Problem details
Return the material below unchanged, line for line.

────────────────

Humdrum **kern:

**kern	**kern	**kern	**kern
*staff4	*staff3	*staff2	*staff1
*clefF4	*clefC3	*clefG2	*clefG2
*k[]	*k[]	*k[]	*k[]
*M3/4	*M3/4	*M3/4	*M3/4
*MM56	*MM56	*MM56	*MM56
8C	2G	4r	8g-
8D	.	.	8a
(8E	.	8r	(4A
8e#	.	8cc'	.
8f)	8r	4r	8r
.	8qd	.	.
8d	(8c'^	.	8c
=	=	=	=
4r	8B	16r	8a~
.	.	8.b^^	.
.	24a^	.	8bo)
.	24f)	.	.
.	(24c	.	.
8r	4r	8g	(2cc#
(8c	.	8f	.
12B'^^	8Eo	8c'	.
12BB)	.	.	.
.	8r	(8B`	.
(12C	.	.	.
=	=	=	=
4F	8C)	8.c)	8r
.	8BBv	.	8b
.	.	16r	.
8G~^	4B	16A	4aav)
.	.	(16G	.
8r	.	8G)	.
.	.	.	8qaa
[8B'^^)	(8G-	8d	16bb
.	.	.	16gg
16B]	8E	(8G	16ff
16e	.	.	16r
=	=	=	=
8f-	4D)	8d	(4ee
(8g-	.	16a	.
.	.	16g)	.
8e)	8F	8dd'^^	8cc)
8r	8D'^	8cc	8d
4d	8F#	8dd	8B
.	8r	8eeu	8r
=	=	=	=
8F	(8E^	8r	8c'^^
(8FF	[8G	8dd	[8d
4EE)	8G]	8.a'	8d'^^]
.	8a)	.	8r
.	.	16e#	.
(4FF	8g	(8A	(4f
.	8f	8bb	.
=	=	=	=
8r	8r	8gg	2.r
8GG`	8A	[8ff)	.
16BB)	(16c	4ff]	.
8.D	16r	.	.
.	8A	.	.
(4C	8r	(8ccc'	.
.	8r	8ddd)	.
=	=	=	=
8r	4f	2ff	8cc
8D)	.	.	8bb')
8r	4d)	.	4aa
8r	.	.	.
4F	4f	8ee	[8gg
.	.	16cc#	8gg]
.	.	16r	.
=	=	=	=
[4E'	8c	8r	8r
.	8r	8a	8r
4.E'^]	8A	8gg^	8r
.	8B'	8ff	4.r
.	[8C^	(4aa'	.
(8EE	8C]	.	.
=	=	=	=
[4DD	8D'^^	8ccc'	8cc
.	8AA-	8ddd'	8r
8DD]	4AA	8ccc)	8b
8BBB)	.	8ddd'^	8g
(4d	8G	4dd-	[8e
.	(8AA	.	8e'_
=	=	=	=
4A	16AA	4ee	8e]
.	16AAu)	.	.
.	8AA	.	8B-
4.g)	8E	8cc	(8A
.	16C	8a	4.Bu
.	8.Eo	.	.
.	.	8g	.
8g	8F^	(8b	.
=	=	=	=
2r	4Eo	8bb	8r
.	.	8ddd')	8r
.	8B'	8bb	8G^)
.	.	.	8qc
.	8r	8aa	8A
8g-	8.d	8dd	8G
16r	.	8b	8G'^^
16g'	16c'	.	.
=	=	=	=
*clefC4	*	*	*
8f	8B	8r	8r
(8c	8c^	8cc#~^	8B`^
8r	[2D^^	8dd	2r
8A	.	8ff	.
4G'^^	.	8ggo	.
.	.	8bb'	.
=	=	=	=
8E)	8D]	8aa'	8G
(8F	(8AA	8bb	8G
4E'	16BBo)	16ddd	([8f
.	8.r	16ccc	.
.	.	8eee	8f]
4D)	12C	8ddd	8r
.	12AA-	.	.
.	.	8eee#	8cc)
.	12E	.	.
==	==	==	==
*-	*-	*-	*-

────────────────

Exercise response
Humdrum **kern:

**kern	**kern	**kern	**kern
*staff4	*staff3	*staff2	*staff1
*clefF4	*clefC3	*clefG2	*clefG2
*k[]	*k[]	*k[]	*k[]
*M3/4	*M3/4	*M3/4	*M3/4
*MM56	*MM56	*MM56	*MM56
8C	2G	4r	8g-
8D	.	.	8a
(8E	.	8r	(4A
8e#	.	8cc'	.
8f)	8r	4r	8r
.	8qd	.	.
8d	(8c'^	.	8c
=	=	=	=
4r	8B	16r	8a~
.	.	8.b^^	.
.	24a^	.	8bo)
.	24f)	.	.
.	(24c	.	.
8r	4r	8g	(2cc#
(8c	.	8f	.
12B'^^	8Eo	8c'	.
12BB)	.	.	.
.	8r	(8B`	.
(12C	.	.	.
=	=	=	=
4F	8C)	8.c)	8r
.	8BBv	.	8b
.	.	16r	.
8G~^	4B	16A	4aav)
.	.	(16G	.
8r	.	8G)	.
.	.	.	8qaa
[8B'^^)	(8G-	8d	16bb
.	.	.	16gg
16B]	8E	(8G	16ff
16e	.	.	16r
=	=	=	=
8f-	4D)	8d	(4ee
(8g-	.	16a	.
.	.	16g)	.
8e)	8F	8dd'^^	8cc)
8r	8D'^	8cc	8d
4d	8F#	8dd	8B
.	8r	8eeu	8r
=	=	=	=
8F	(8E^	8r	8c'^^
(8FF	[8G	8dd	[8d
4EE)	8G]	8.a'	8d'^^]
.	8a)	.	8r
.	.	16e#	.
(4FF	8g	(8A	(4f
.	8f	8bb	.
=	=	=	=
8r	8r	8gg	2.r
8GG`	8A	[8ff)	.
16BB)	(16c	4ff]	.
8.D	16r	.	.
.	8A	.	.
(4C	8r	(8ccc'	.
.	8r	8ddd)	.
=	=	=	=
8r	4f	2ff	8cc
8D)	.	.	8bb')
8r	4d)	.	4aa
8r	.	.	.
4F	4f	8ee	[8gg
.	.	16cc#	8gg]
.	.	16r	.
=	=	=	=
[4E'	8c	8r	8r
.	8r	8a	8r
4.E'^]	8A	8gg^	8r
.	8B'	8ff	4.r
.	[8C^	(4aa'	.
(8EE	8C]	.	.
=	=	=	=
[4DD	8D'^^	8ccc'	8cc
.	8AA-	8ddd'	8r
8DD]	4AA	8ccc)	8b
8BBB)	.	8ddd'^	8g
(4d	8G	4dd-	[8e
.	(8AA	.	8e'_
=	=	=	=
4A	16AA	4ee	8e]
.	16AAu)	.	.
.	8AA	.	8B-
4.g)	8E	8cc	(8A
.	16C	8a	4.Bu
.	8.Eo	.	.
.	.	8g	.
8g	8F^	(8b	.
=	=	=	=
2r	4Eo	8bb	8r
.	.	8ddd')	8r
.	8B'	8bb	8G^)
.	.	.	8qc
.	8r	8aa	8A
8g-	8.d	8dd	8G
16r	.	8b	8G'^^
16g'	16c'	.	.
=	=	=	=
*clefC4	*	*	*
8f	8B	8r	8r
(8c	8c^	8cc#~^	8B`^
8r	[2D^^	8dd	2r
8A	.	8ff	.
4G'^^	.	8ggo	.
.	.	8bb'	.
=	=	=	=
8E)	8D]	8aa'	8G
(8F	(8AA	8bb	8G
4E'	16BBo)	16ddd	([8f
.	8.r	16ccc	.
.	.	8eee	8f]
4D)	12C	8ddd	8r
.	12AA-	.	.
.	.	8eee#	8cc)
.	12E	.	.
==	==	==	==
*-	*-	*-	*-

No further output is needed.